:: WHAT THE TASK ASKS ::
Report the count of lines in the records that contain "switch", without any added text.

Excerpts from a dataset
▼▼▼
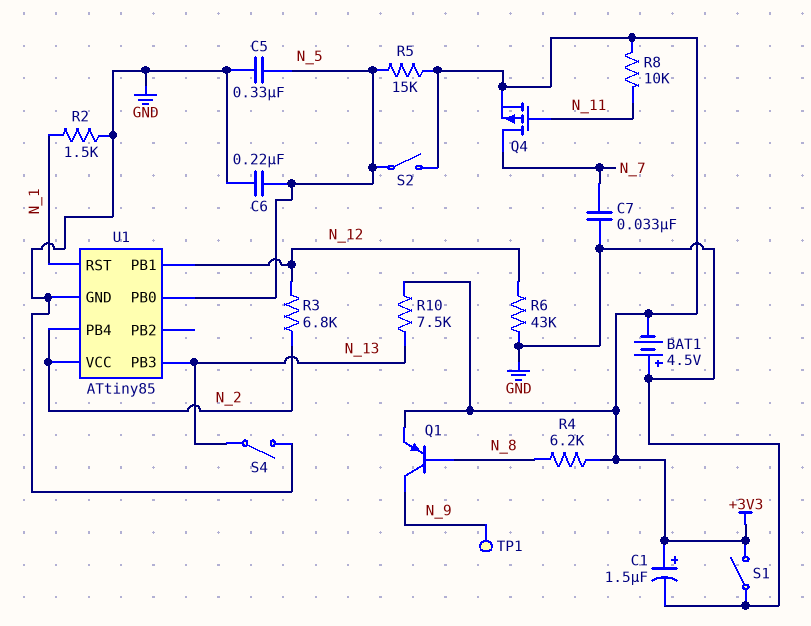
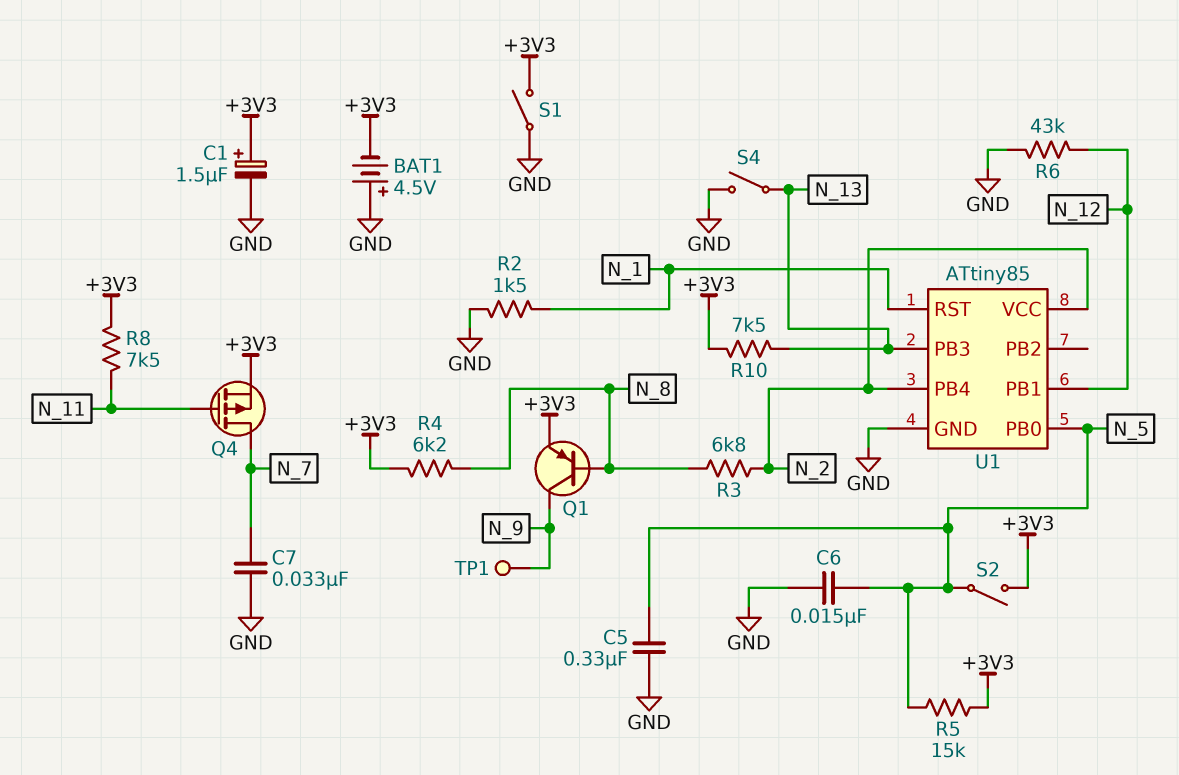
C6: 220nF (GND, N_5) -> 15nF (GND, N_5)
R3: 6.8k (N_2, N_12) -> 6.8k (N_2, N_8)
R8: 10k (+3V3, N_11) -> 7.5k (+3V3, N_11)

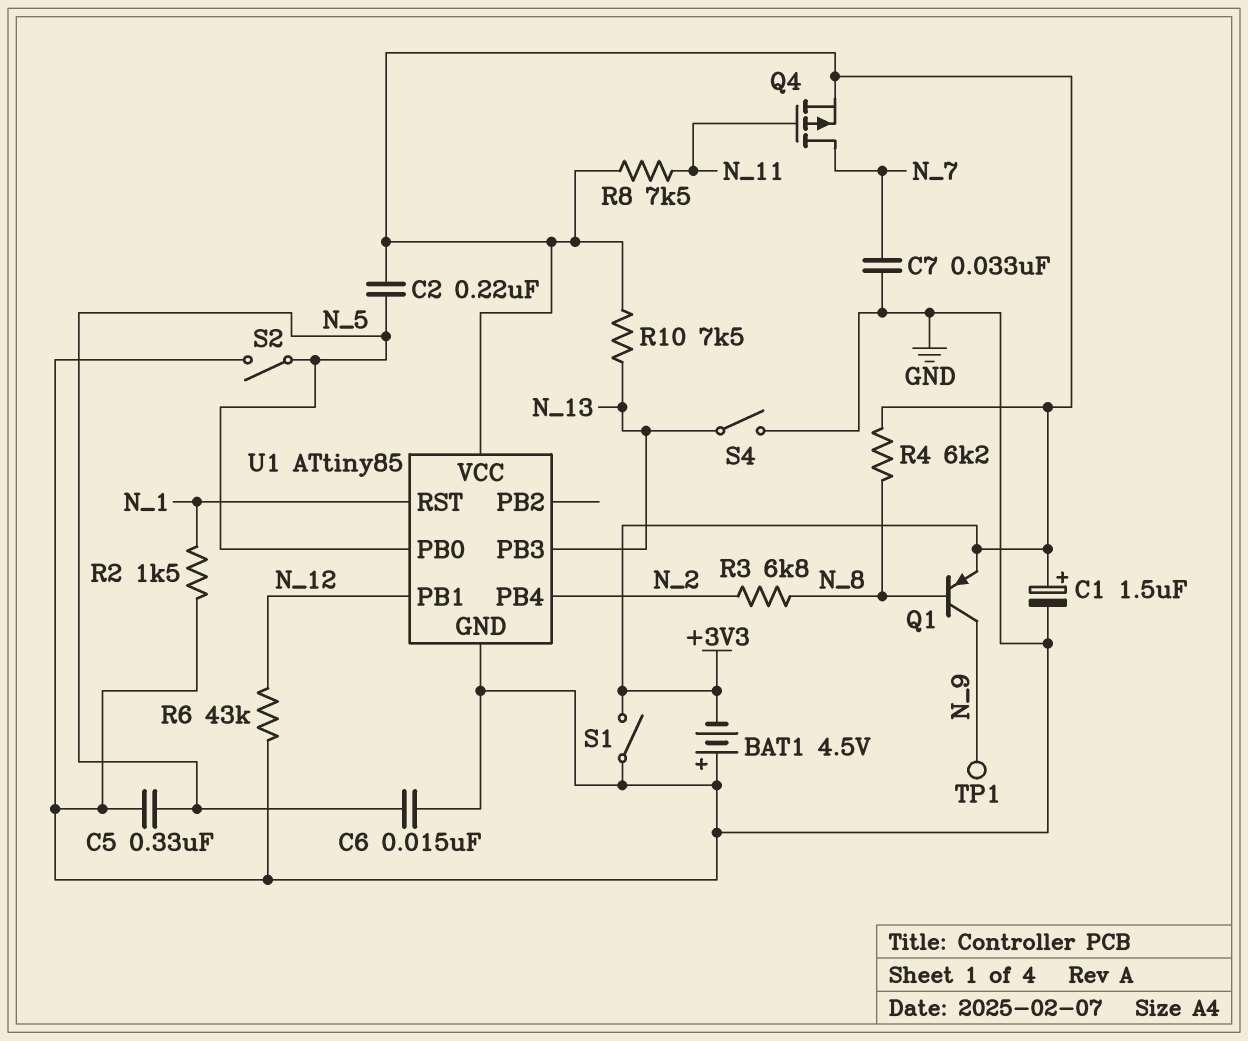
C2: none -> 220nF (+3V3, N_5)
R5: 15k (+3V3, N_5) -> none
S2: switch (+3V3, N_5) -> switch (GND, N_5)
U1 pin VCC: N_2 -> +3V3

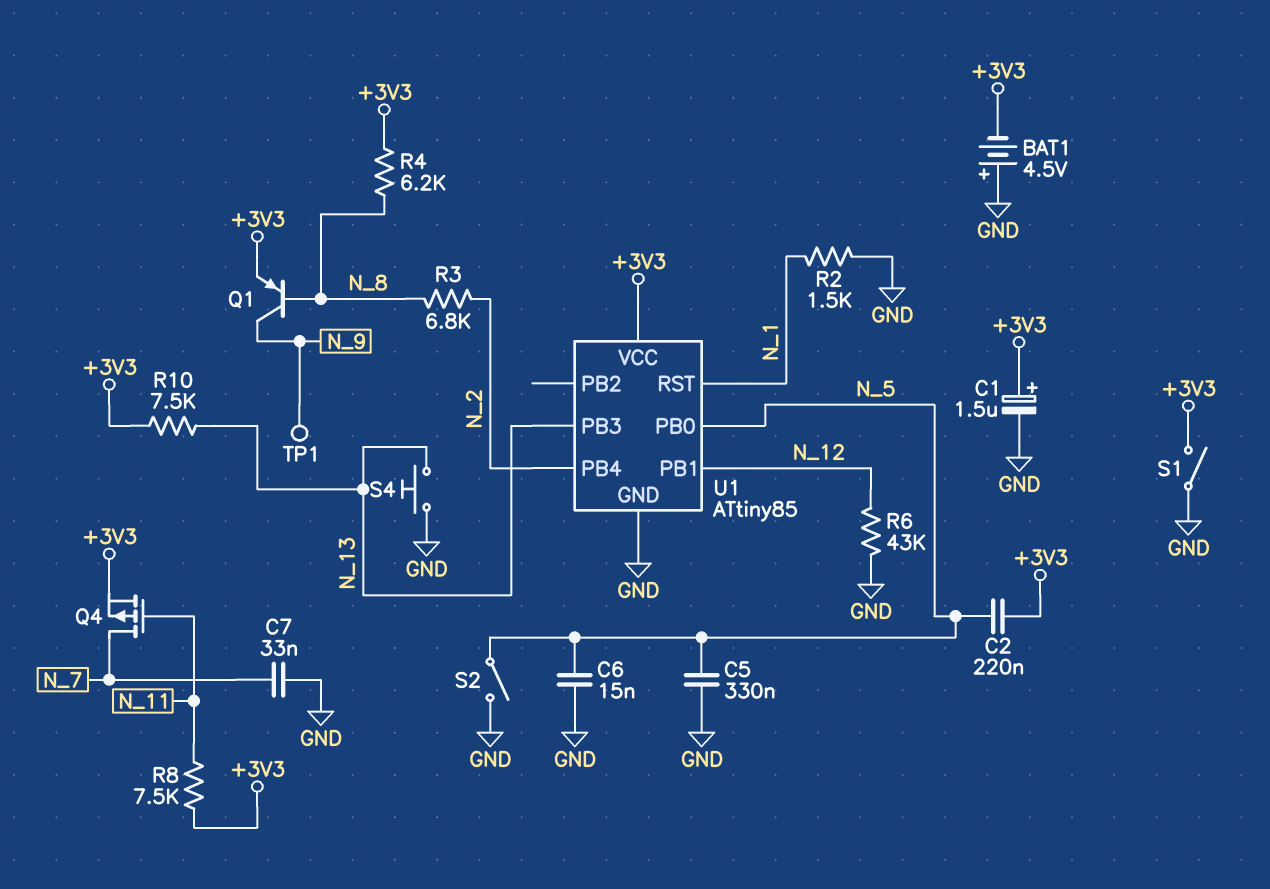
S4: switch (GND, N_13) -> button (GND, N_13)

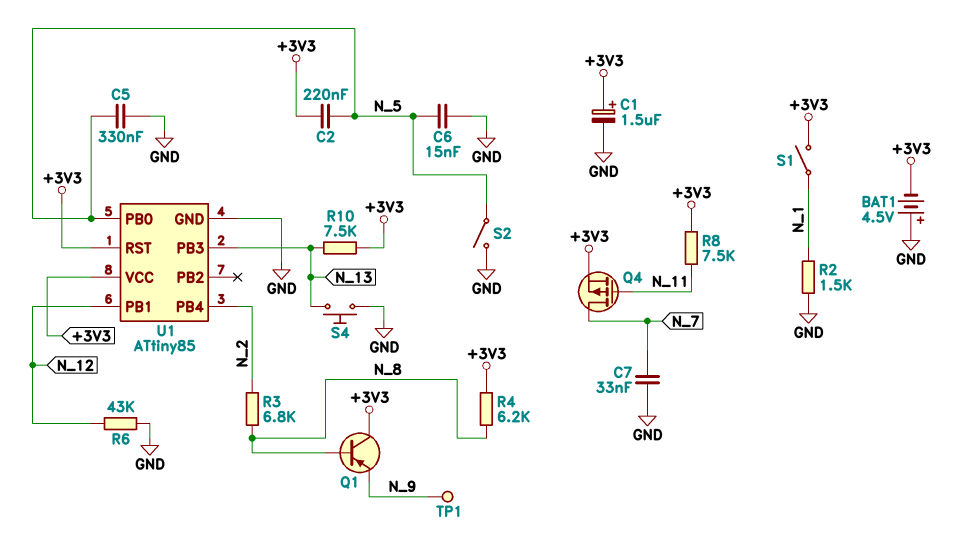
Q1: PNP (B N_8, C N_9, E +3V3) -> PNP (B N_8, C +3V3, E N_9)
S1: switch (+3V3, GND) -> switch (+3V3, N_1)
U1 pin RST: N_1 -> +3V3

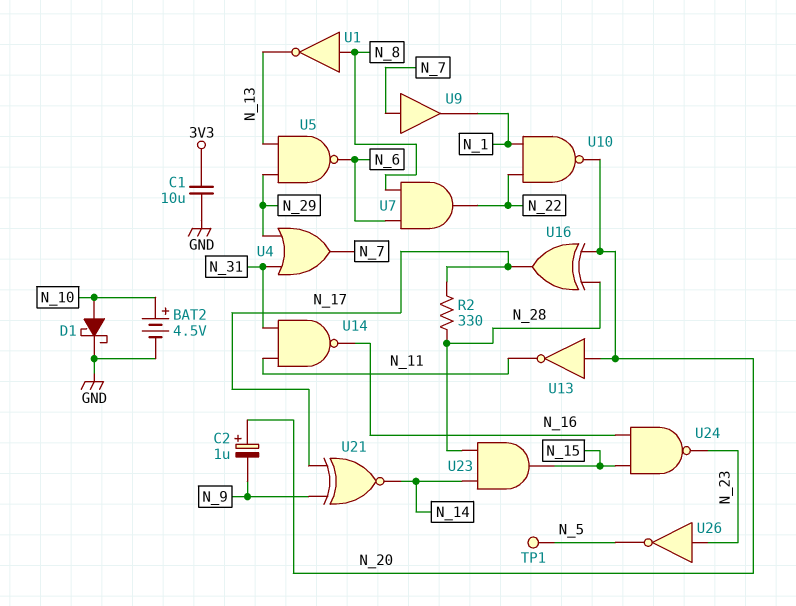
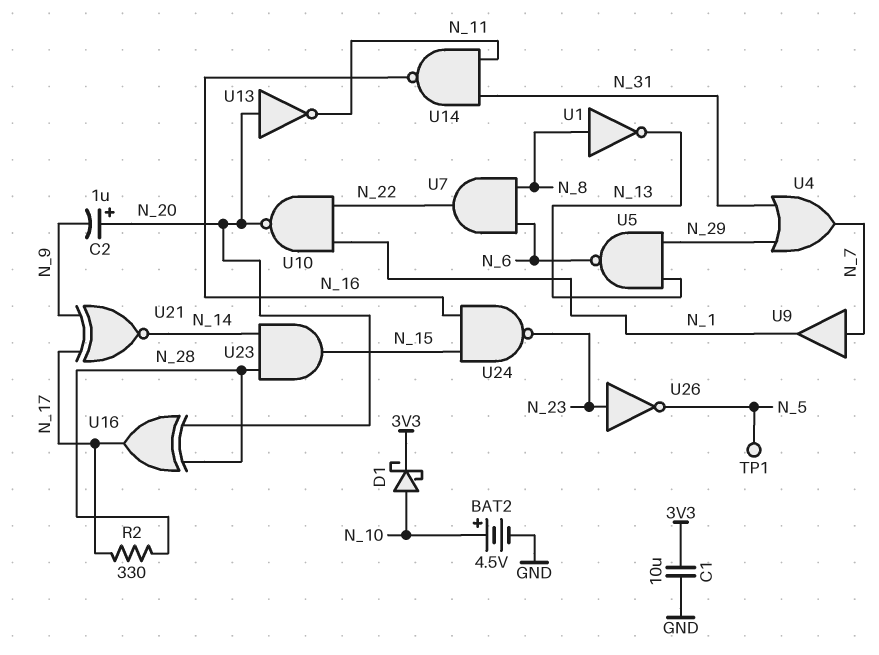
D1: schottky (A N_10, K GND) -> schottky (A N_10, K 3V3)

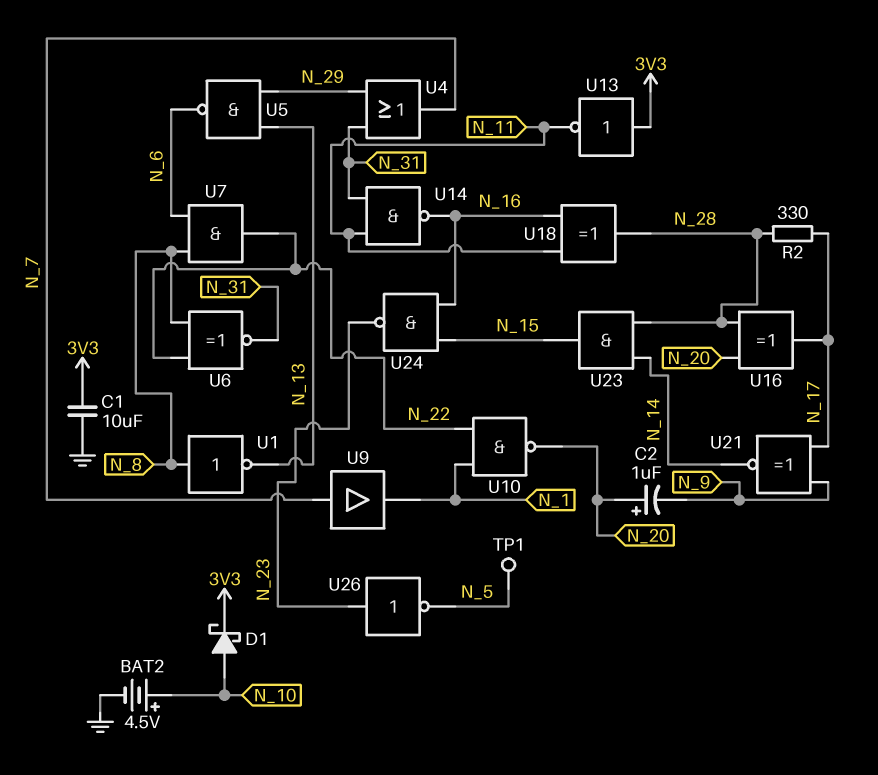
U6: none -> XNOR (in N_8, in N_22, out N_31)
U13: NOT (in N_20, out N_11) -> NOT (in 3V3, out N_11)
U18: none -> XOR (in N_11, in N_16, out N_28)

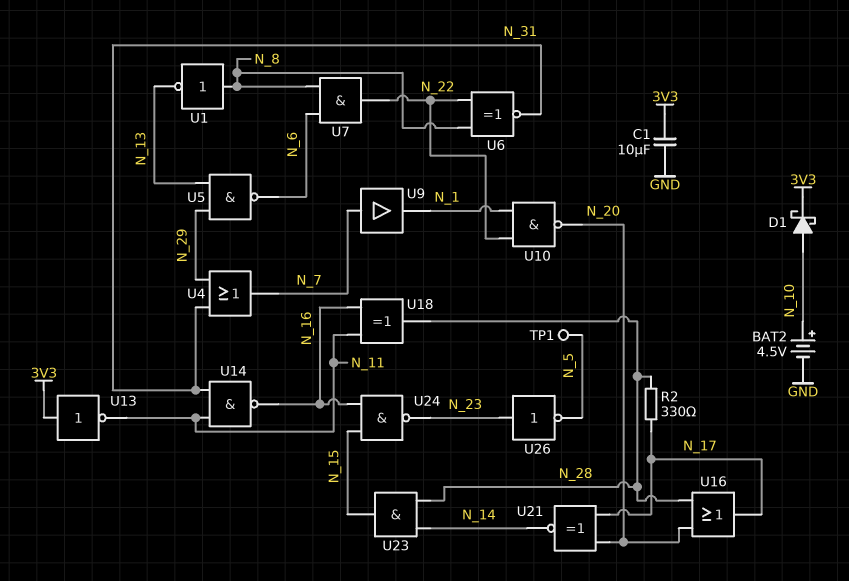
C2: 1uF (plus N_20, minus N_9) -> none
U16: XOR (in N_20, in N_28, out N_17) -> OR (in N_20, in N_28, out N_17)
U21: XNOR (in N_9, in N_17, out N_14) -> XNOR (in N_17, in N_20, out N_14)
▲▲▲
:: THE COMPLETED TASK ::
3